**EXERCISE:** From first line to last, print the records exactly, but leave out the pictures.

Content revision data:
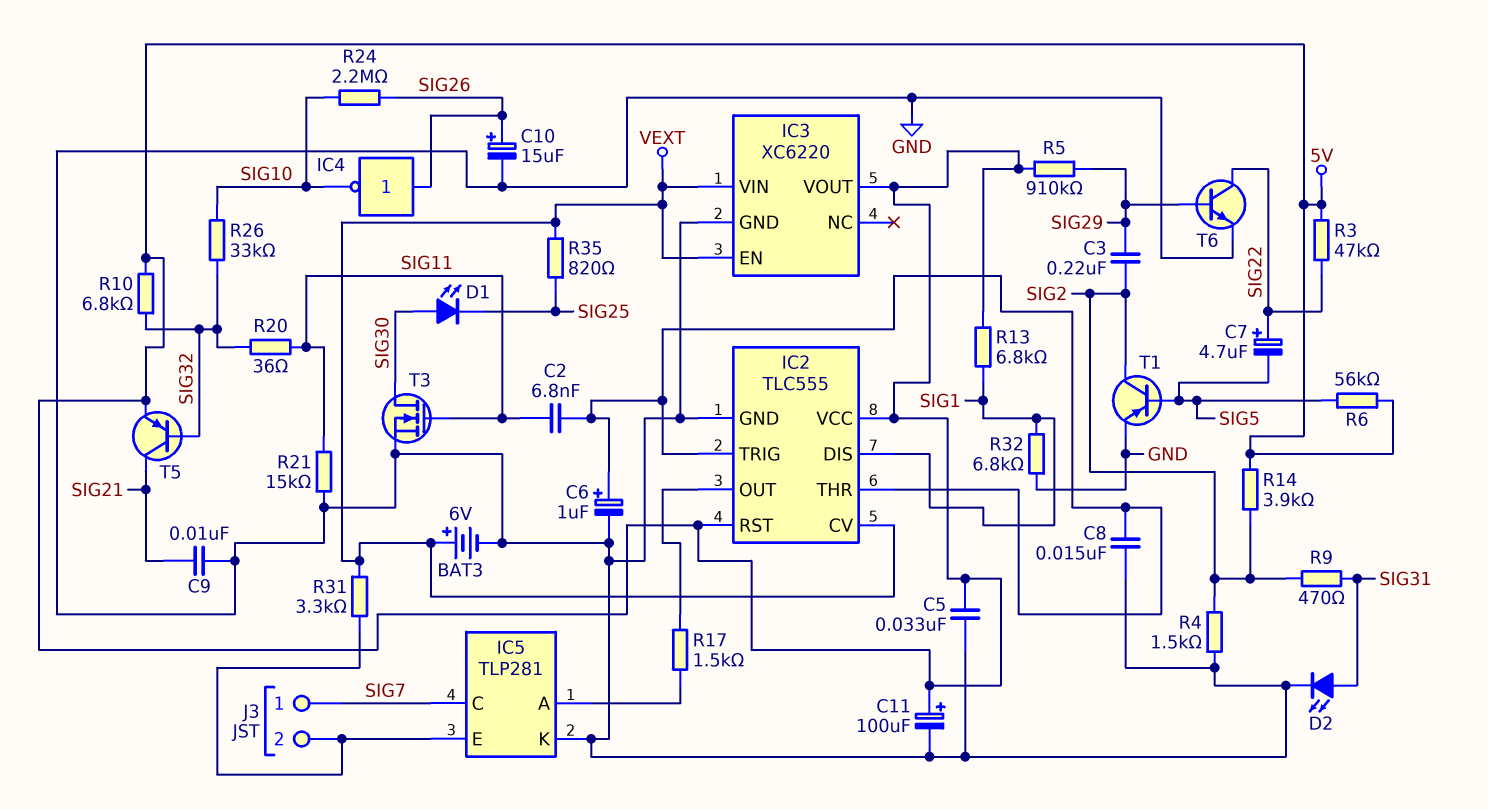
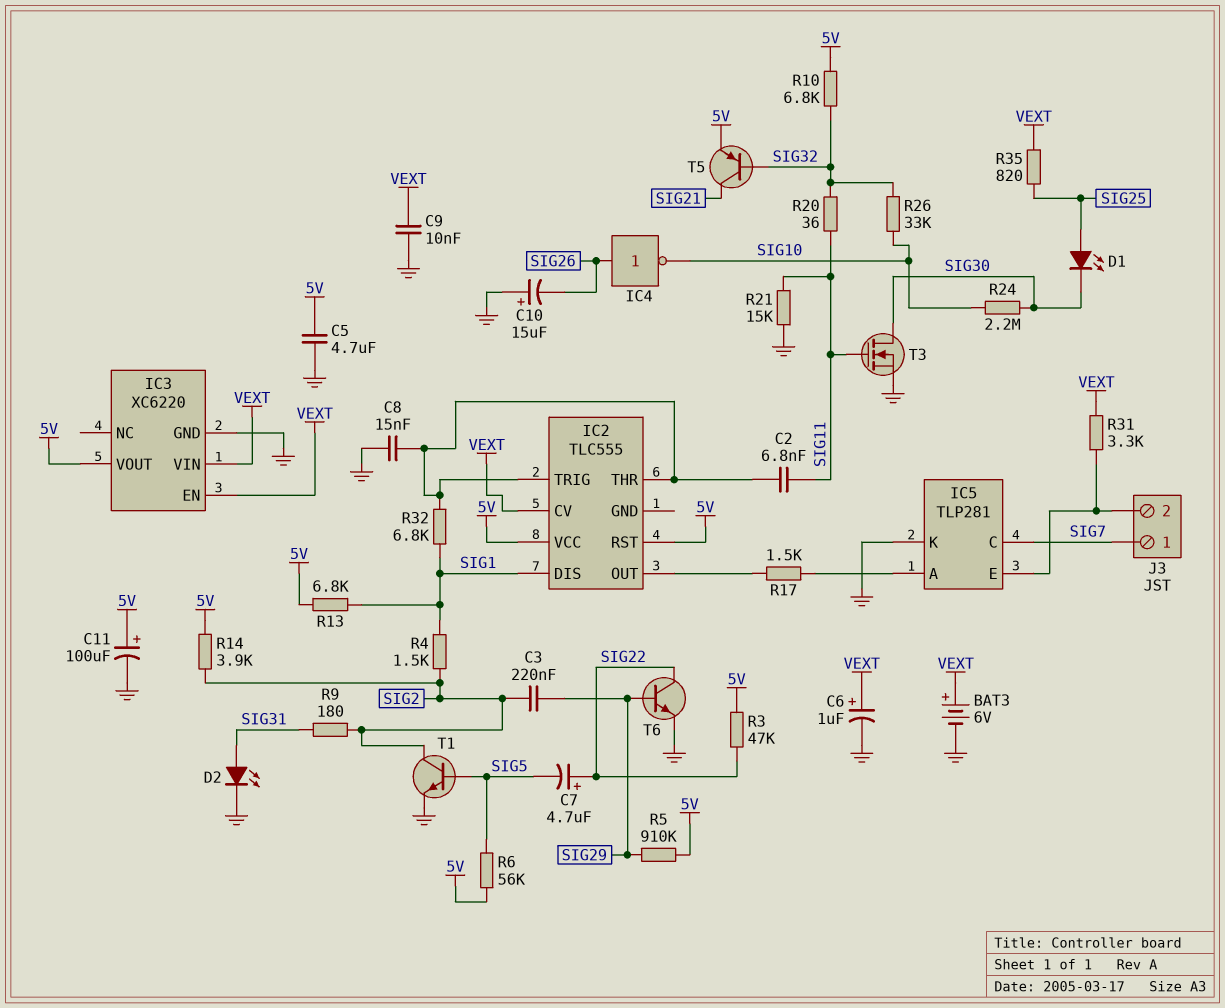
C5: 33nF (5V, GND) -> 4.7uF (5V, GND)
C6: 1uF (plus IC2/THR, minus GND) -> 1uF (plus VEXT, minus GND)
C9: 10nF (GND, SIG21) -> 10nF (GND, VEXT)
C10: 15uF (plus SIG26, minus GND) -> 15uF (plus GND, minus SIG26)
D1: LED (A SIG30, K SIG25) -> LED (A SIG25, K SIG30)
IC2 pin GND: GND -> none
R4: 1.5k (GND, SIG2) -> 1.5k (SIG1, SIG2)
R9: 470 (SIG2, SIG31) -> 180 (SIG2, SIG31)
R24: 2.2M (SIG10, SIG26) -> 2.2M (SIG10, SIG30)
R32: 6.8k (GND, SIG1) -> 6.8k (IC2/THR, SIG1)
T1: PNP (B SIG5, C SIG2, E GND) -> NPN (B SIG5, C SIG2, E GND)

**SOLUTION TO THIS PROBLEM:**
C5: 33nF (5V, GND) -> 4.7uF (5V, GND)
C6: 1uF (plus IC2/THR, minus GND) -> 1uF (plus VEXT, minus GND)
C9: 10nF (GND, SIG21) -> 10nF (GND, VEXT)
C10: 15uF (plus SIG26, minus GND) -> 15uF (plus GND, minus SIG26)
D1: LED (A SIG30, K SIG25) -> LED (A SIG25, K SIG30)
IC2 pin GND: GND -> none
R4: 1.5k (GND, SIG2) -> 1.5k (SIG1, SIG2)
R9: 470 (SIG2, SIG31) -> 180 (SIG2, SIG31)
R24: 2.2M (SIG10, SIG26) -> 2.2M (SIG10, SIG30)
R32: 6.8k (GND, SIG1) -> 6.8k (IC2/THR, SIG1)
T1: PNP (B SIG5, C SIG2, E GND) -> NPN (B SIG5, C SIG2, E GND)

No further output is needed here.